> **REQUIREMENT**:
Repeat exactly, and only, the lines of the entries below from the one with "M1: motor 3V" through the one with "SW1: button (GND, VDD)", both ends included.

> **THE DATA**:

#####

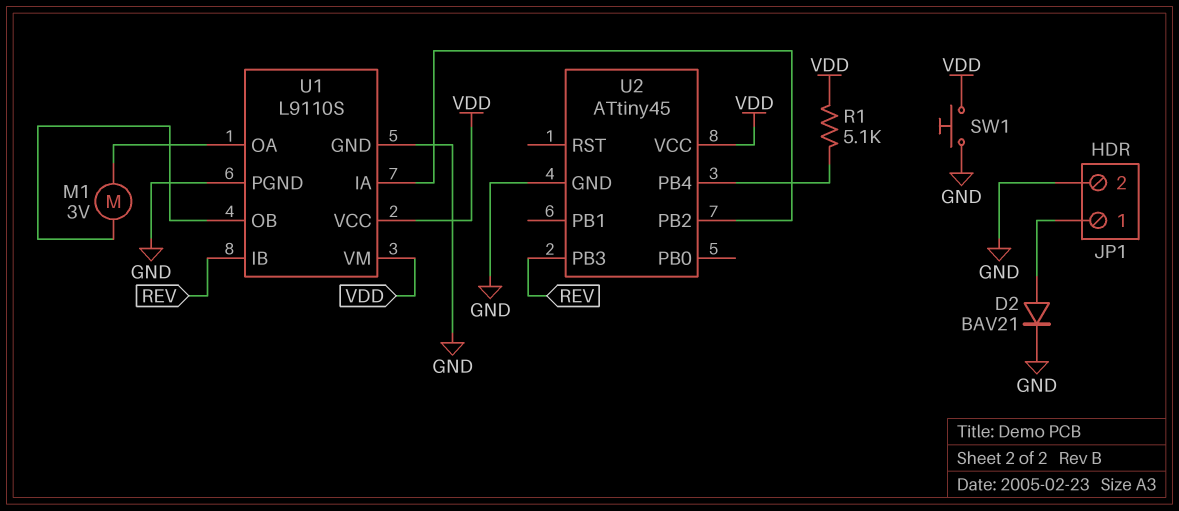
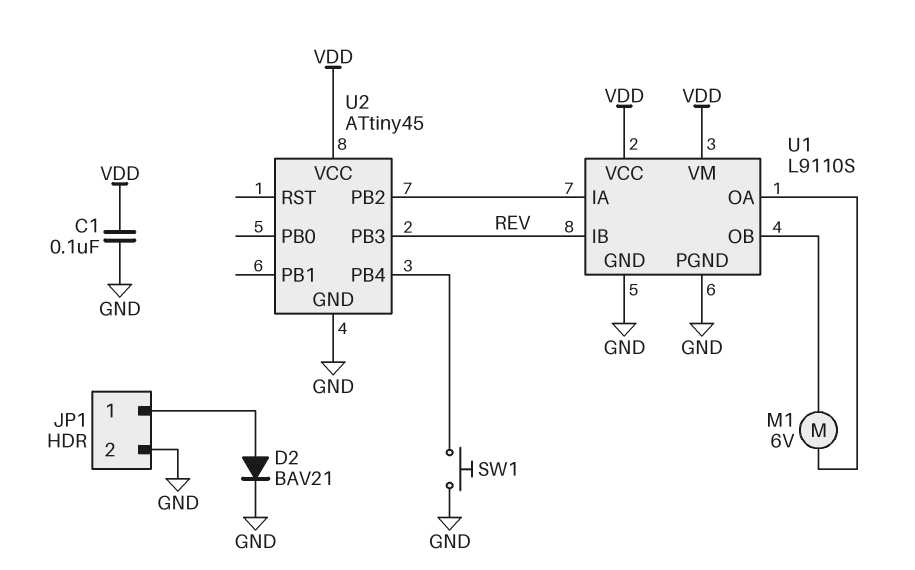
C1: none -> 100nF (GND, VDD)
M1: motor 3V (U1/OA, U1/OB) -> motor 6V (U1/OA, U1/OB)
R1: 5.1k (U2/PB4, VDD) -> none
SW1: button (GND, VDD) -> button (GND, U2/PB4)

#####

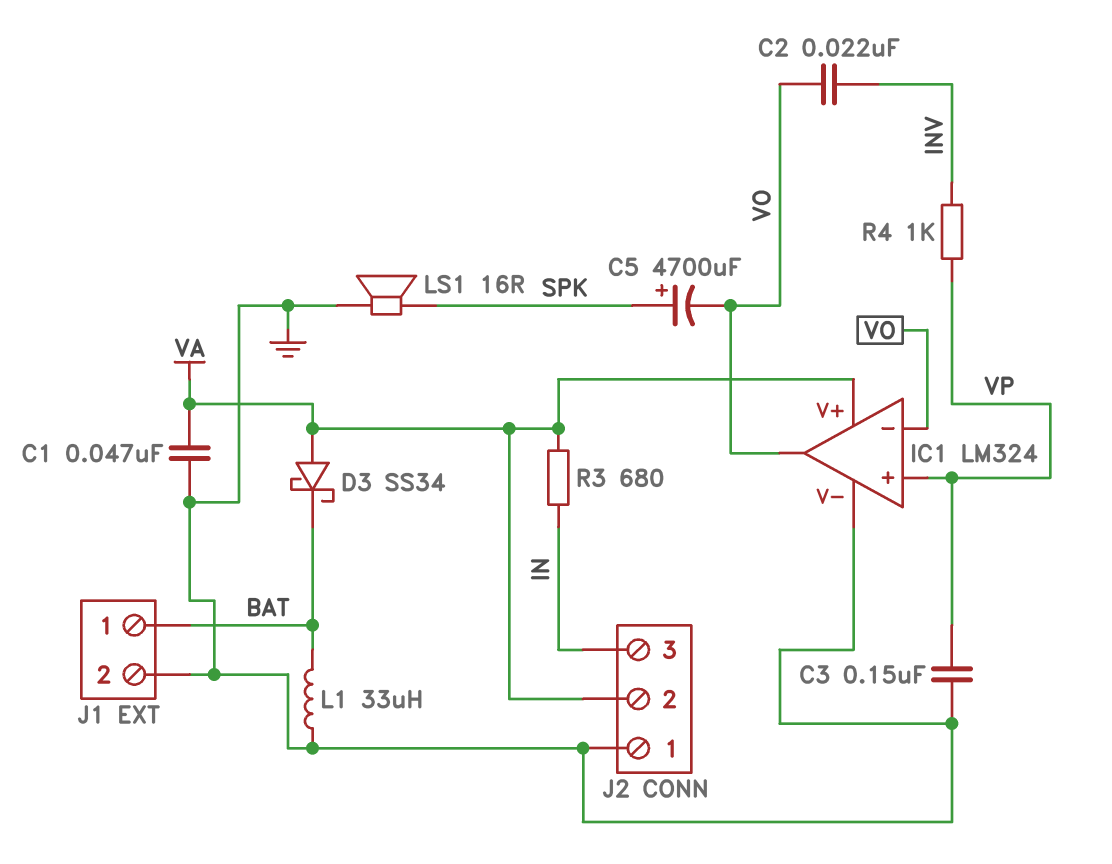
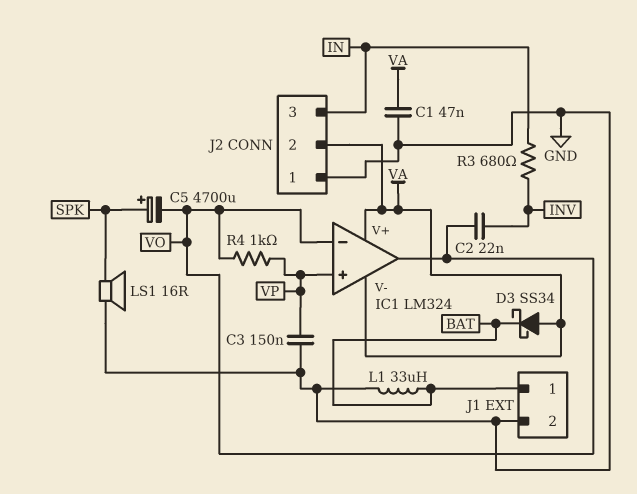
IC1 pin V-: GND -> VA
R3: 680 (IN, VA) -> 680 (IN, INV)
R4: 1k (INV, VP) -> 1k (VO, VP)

#####

> **ANSWER AREA**:
M1: motor 3V (U1/OA, U1/OB) -> motor 6V (U1/OA, U1/OB)
R1: 5.1k (U2/PB4, VDD) -> none
SW1: button (GND, VDD) -> button (GND, U2/PB4)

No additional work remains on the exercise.